#### Directions for this task
Look for "wiper" in the material below and show each line that contains it.

#### Excerpted data
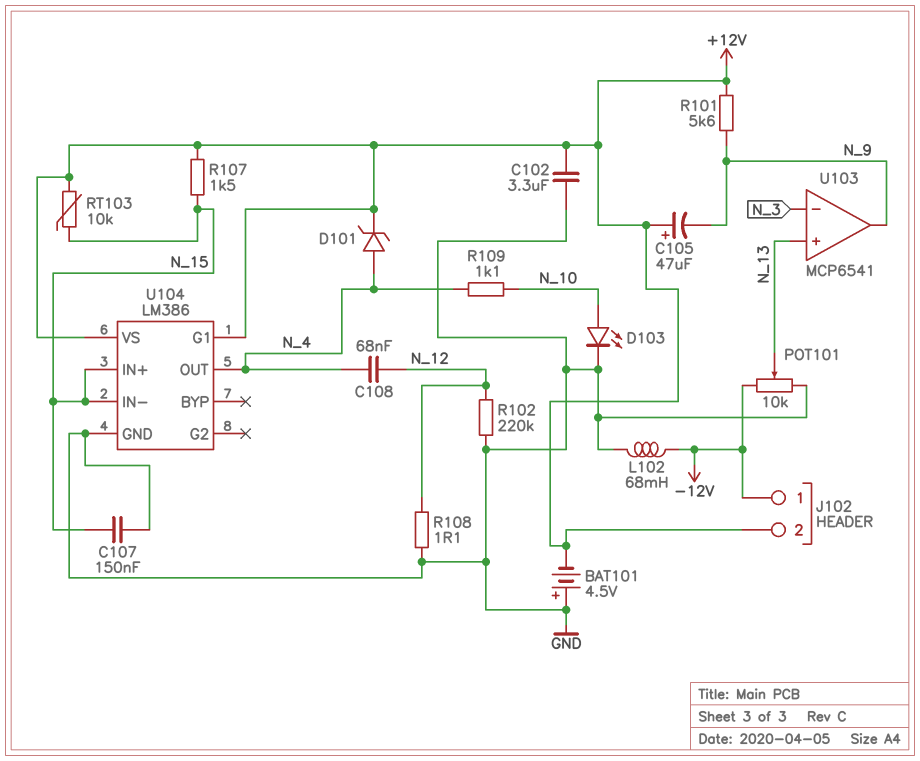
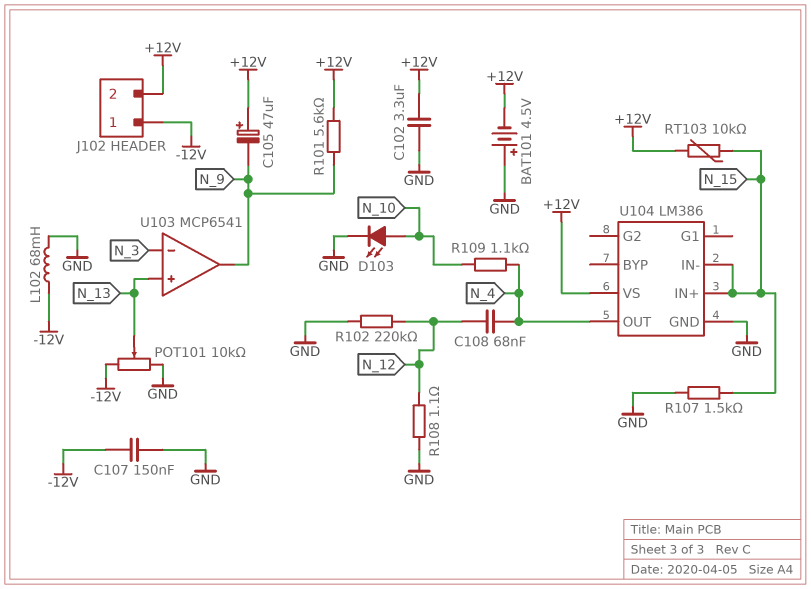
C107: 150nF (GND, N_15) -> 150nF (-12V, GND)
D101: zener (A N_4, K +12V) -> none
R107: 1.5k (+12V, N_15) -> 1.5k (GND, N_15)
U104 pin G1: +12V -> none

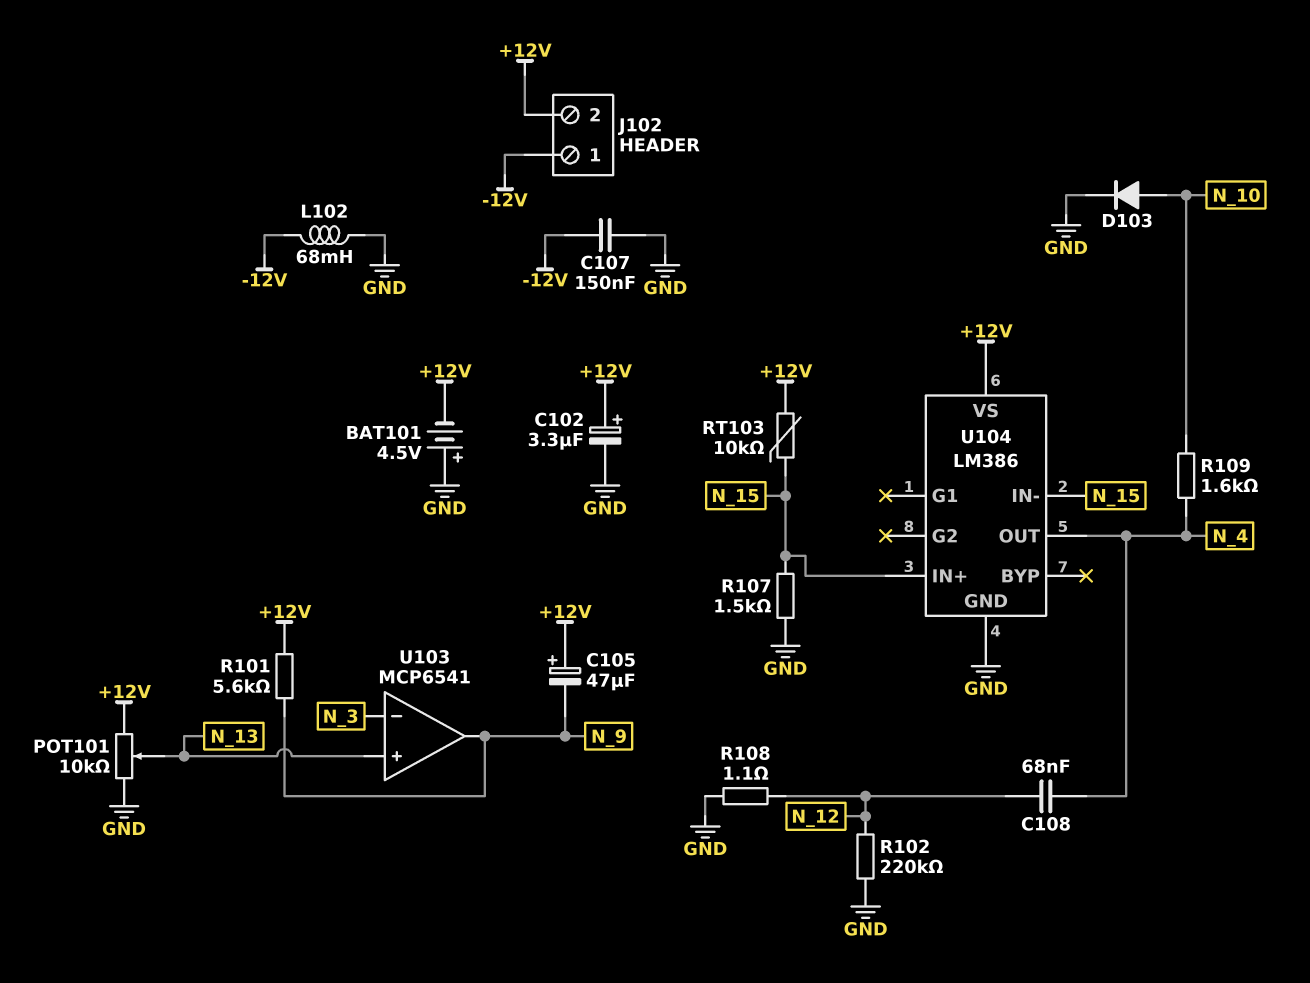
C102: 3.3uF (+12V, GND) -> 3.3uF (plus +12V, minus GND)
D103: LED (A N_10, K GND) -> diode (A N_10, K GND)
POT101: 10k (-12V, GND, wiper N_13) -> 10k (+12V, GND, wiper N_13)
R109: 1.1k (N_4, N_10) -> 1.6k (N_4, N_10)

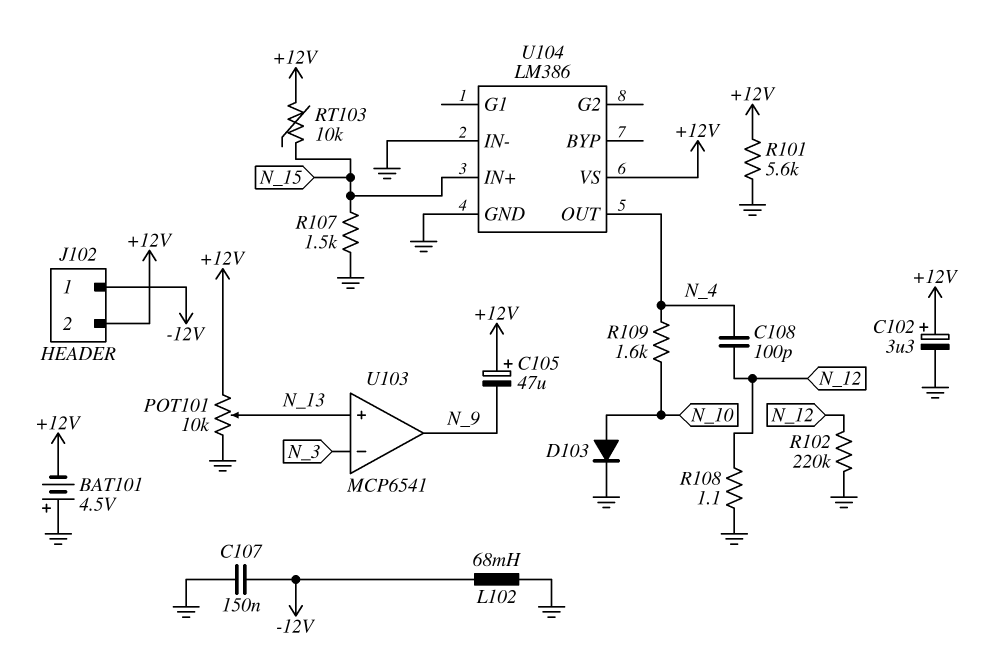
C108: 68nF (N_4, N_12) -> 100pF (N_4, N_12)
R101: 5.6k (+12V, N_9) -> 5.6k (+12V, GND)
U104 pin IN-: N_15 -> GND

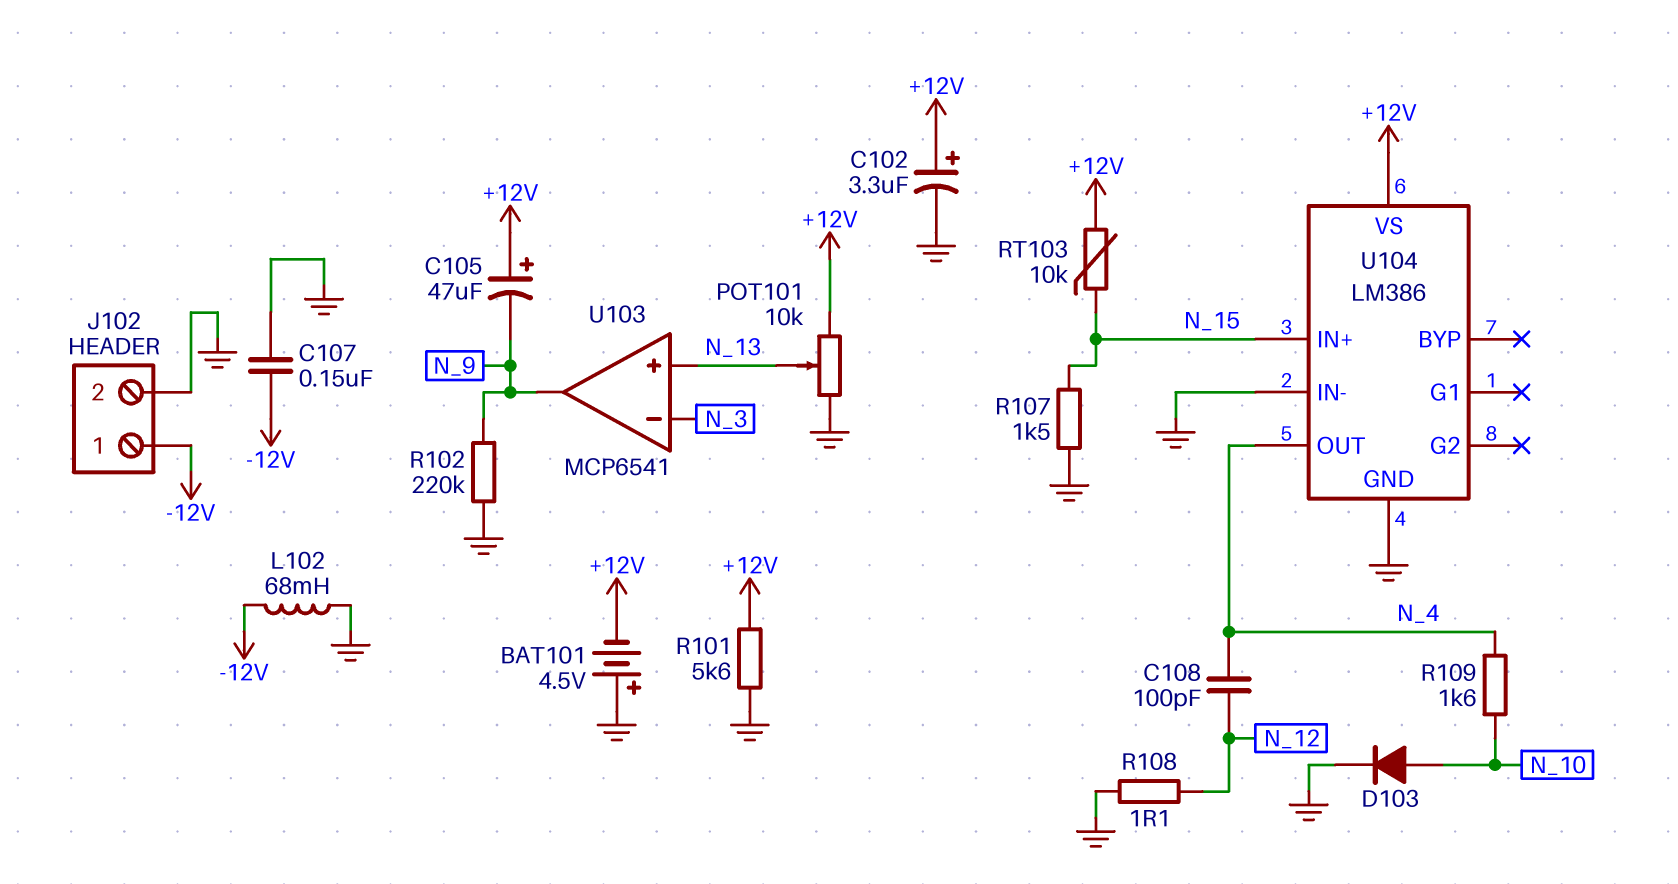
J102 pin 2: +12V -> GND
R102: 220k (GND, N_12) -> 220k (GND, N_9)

* * *

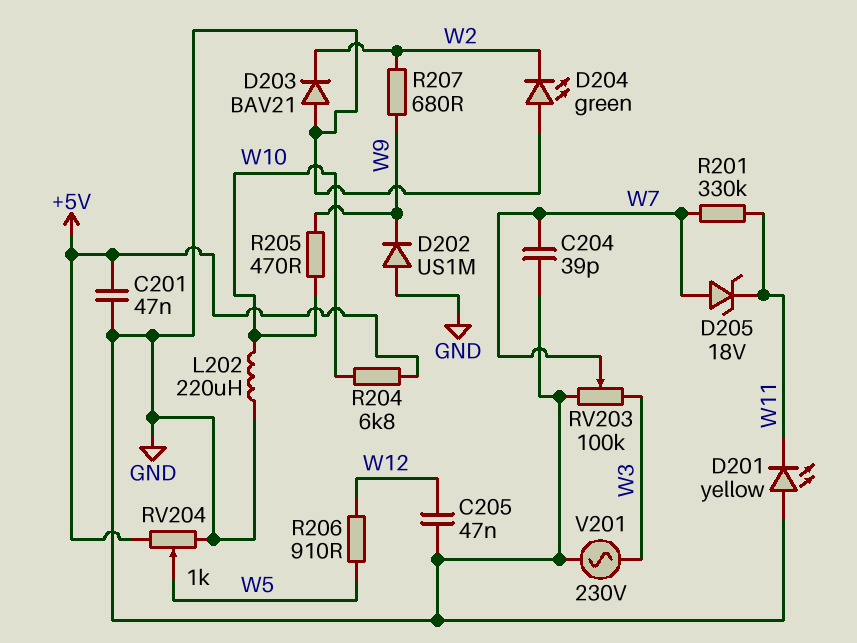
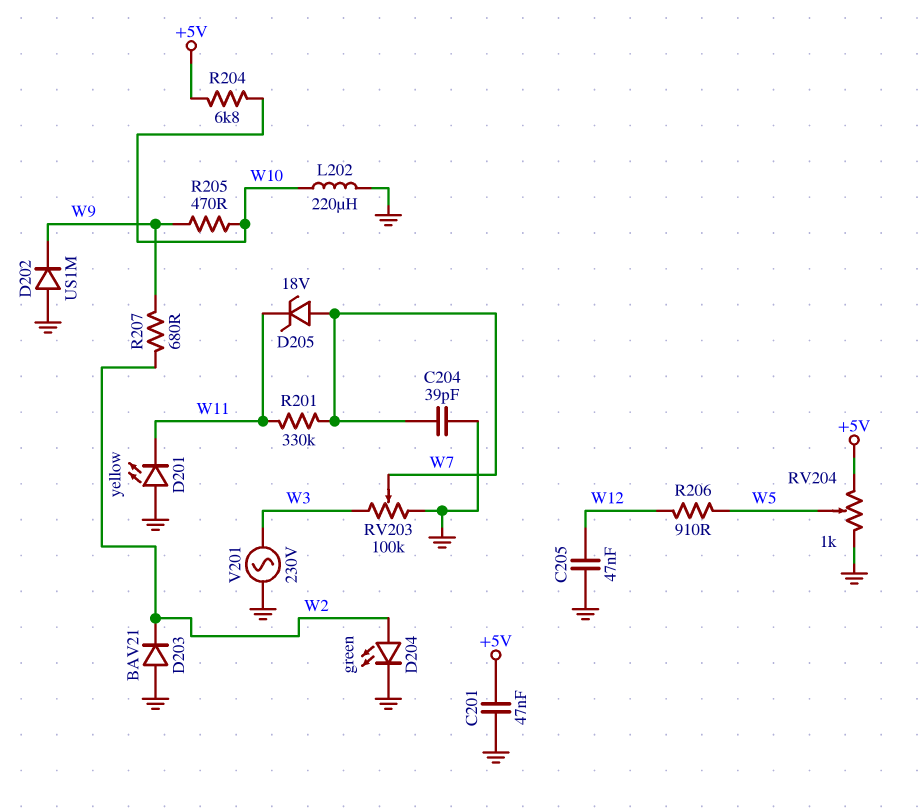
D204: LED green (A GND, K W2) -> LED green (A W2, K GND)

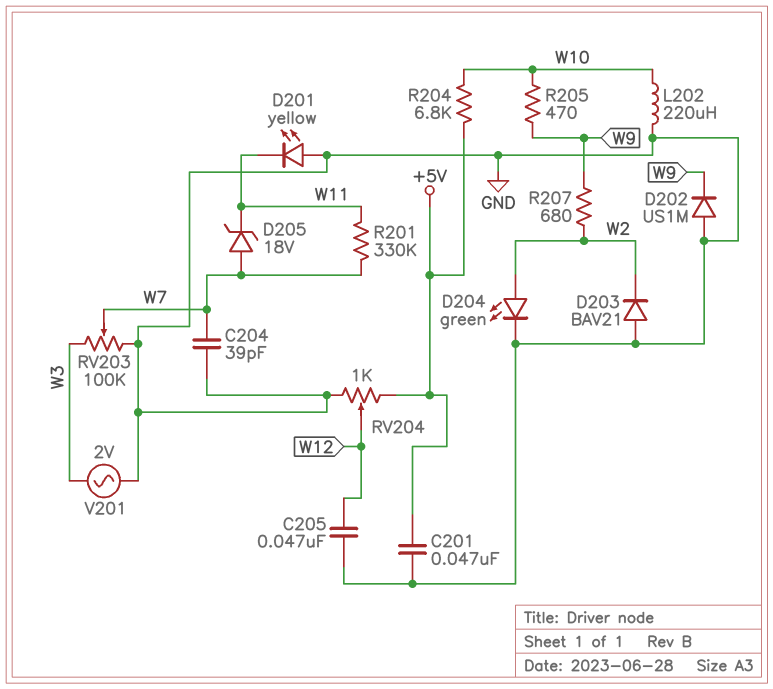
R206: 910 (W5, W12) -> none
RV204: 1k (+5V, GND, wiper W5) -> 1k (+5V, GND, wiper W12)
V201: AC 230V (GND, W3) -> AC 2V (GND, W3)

#### Response to this exercise
POT101: 10k (-12V, GND, wiper N_13) -> 10k (+12V, GND, wiper N_13)
RV204: 1k (+5V, GND, wiper W5) -> 1k (+5V, GND, wiper W12)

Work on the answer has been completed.